_DATA TO PROCESS:_
'''
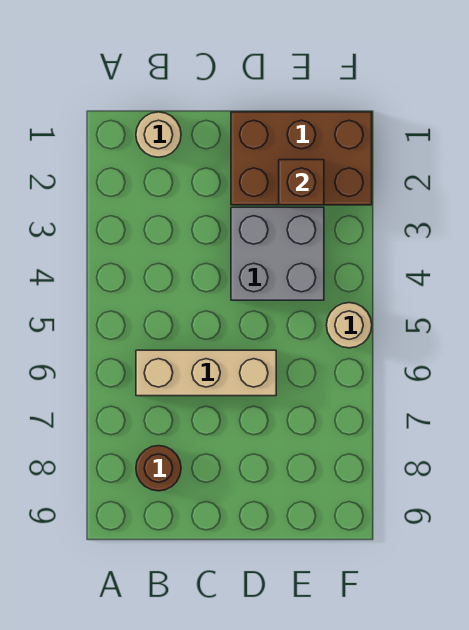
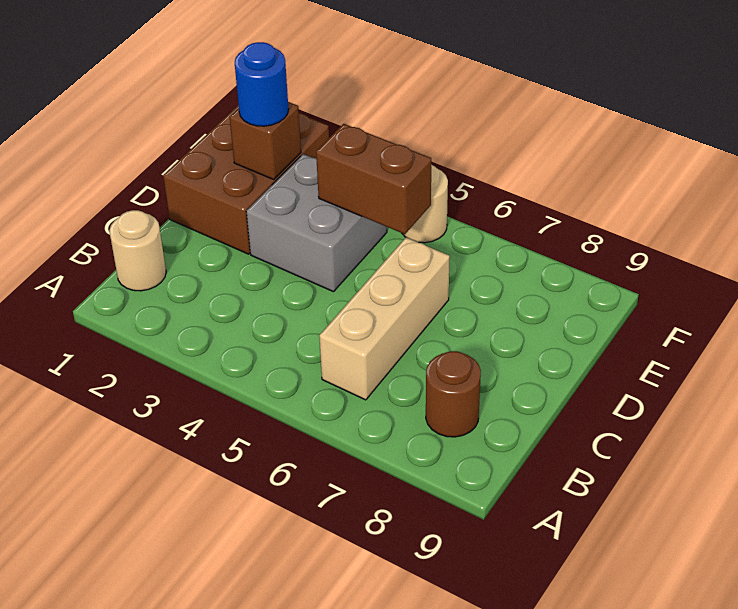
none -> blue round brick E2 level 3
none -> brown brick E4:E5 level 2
'''
'''
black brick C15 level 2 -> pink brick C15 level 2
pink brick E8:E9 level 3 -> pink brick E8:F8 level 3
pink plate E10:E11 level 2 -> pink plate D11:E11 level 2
'''
_THE PROBLEM:_ Each line of the data above containing the string "pink" is to be copied.

_THE ANSWER:_
black brick C15 level 2 -> pink brick C15 level 2
pink brick E8:E9 level 3 -> pink brick E8:F8 level 3
pink plate E10:E11 level 2 -> pink plate D11:E11 level 2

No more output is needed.